Copy out the entries exactly, and wherever a picture appears, leave it out.

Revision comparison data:

○ ○ ○ ○

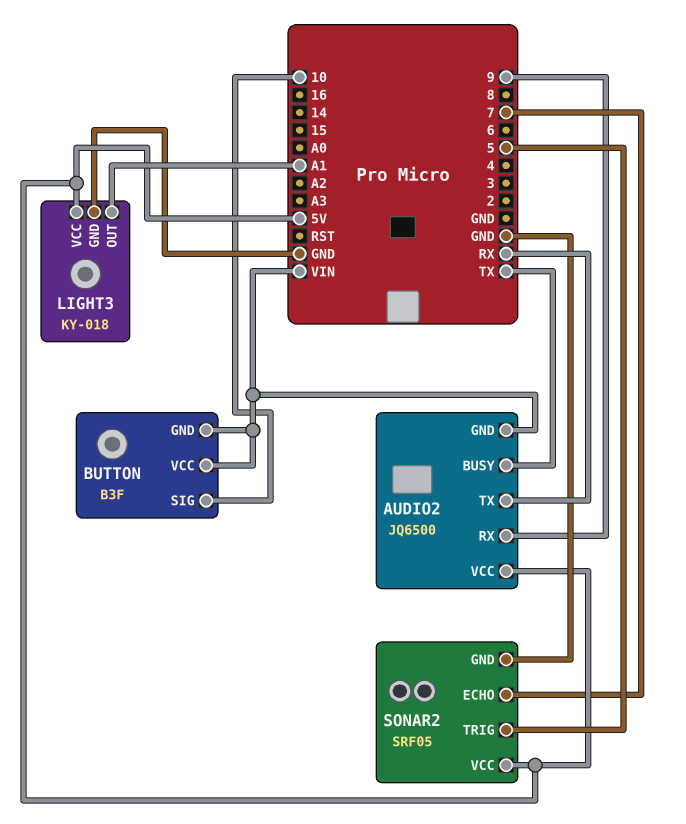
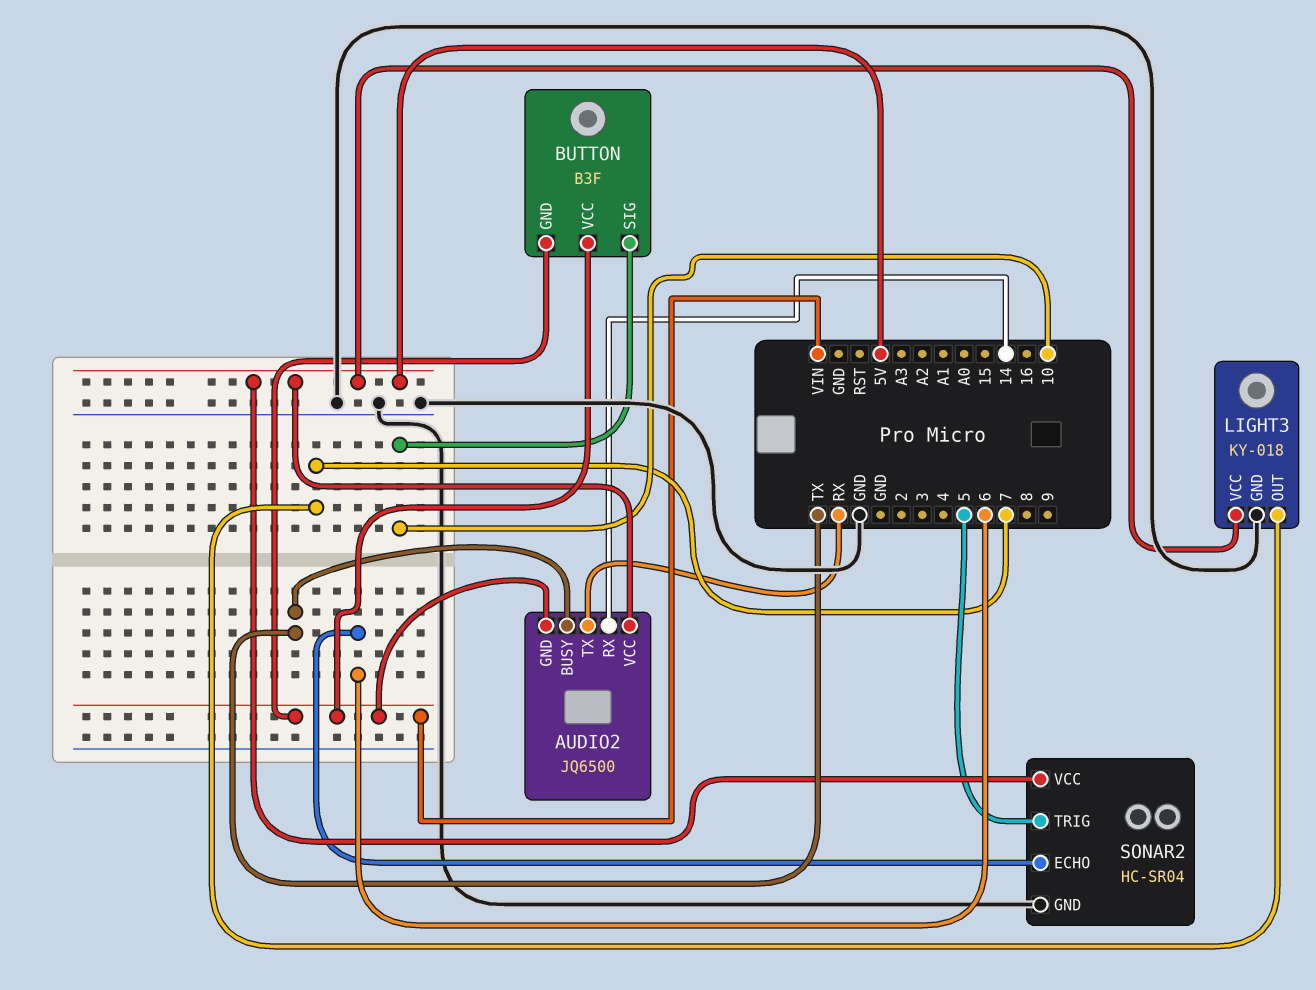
AUDIO2 pin RX: 9 -> 14
LIGHT3 pin OUT: A1 -> 7
SONAR2: SRF05 -> HC-SR04
SONAR2 pin ECHO: 7 -> 6

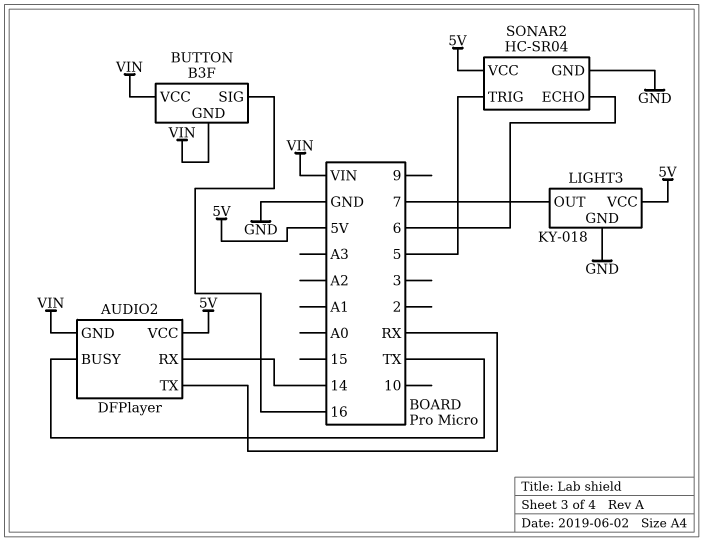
AUDIO2: JQ6500 -> DFPlayer
BUTTON pin SIG: 10 -> 16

○ ○ ○ ○

▶ [YOUR SOLUTION]
AUDIO2 pin RX: 9 -> 14
LIGHT3 pin OUT: A1 -> 7
SONAR2: SRF05 -> HC-SR04
SONAR2 pin ECHO: 7 -> 6

AUDIO2: JQ6500 -> DFPlayer
BUTTON pin SIG: 10 -> 16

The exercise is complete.